Problem to work on >>
Return the whole listing, line for line, without the pictures in it.

Provided material >>
━━━━
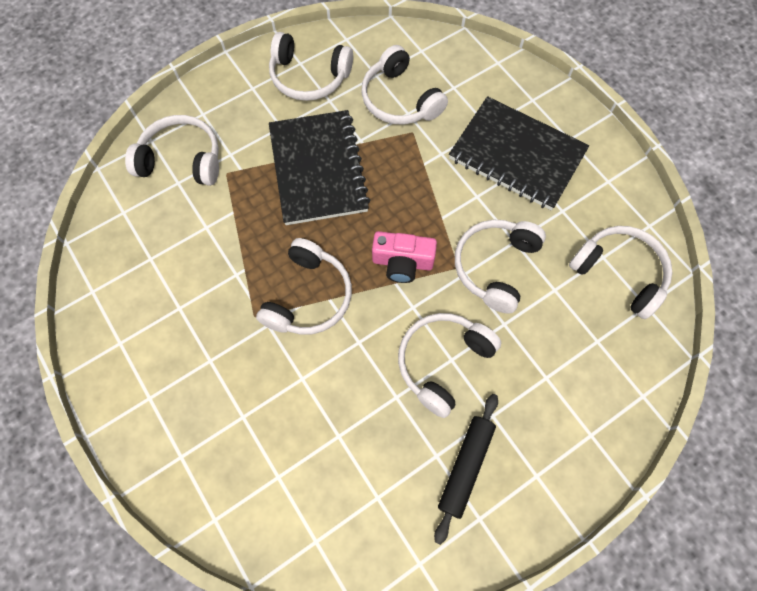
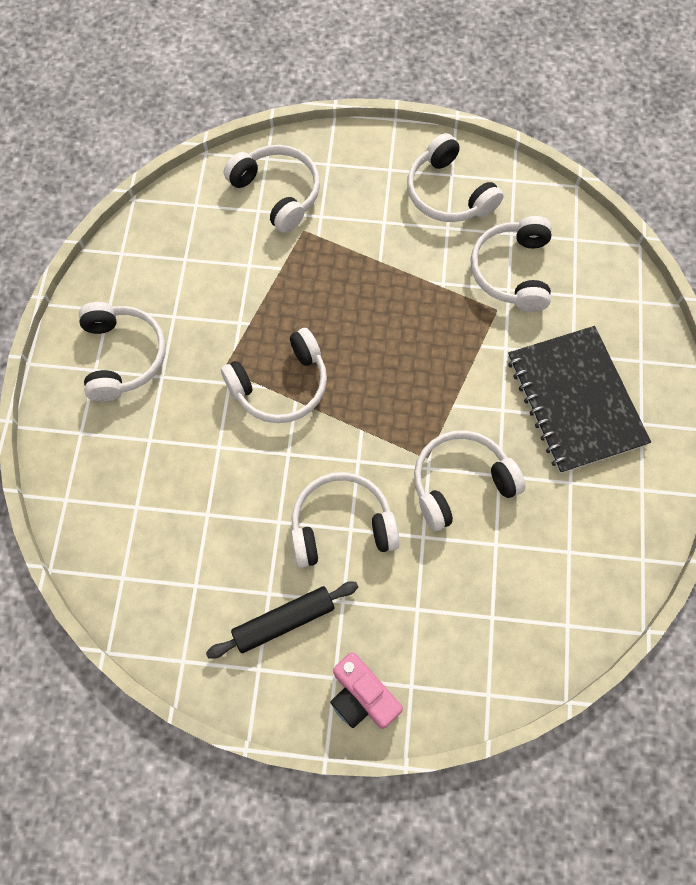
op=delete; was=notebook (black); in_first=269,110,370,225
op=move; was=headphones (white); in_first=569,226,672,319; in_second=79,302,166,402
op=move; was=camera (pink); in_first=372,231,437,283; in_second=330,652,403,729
━━━━
Response >>
op=delete; was=notebook (black); in_first=269,110,370,225
op=move; was=headphones (white); in_first=569,226,672,319; in_second=79,302,166,402
op=move; was=camera (pink); in_first=372,231,437,283; in_second=330,652,403,729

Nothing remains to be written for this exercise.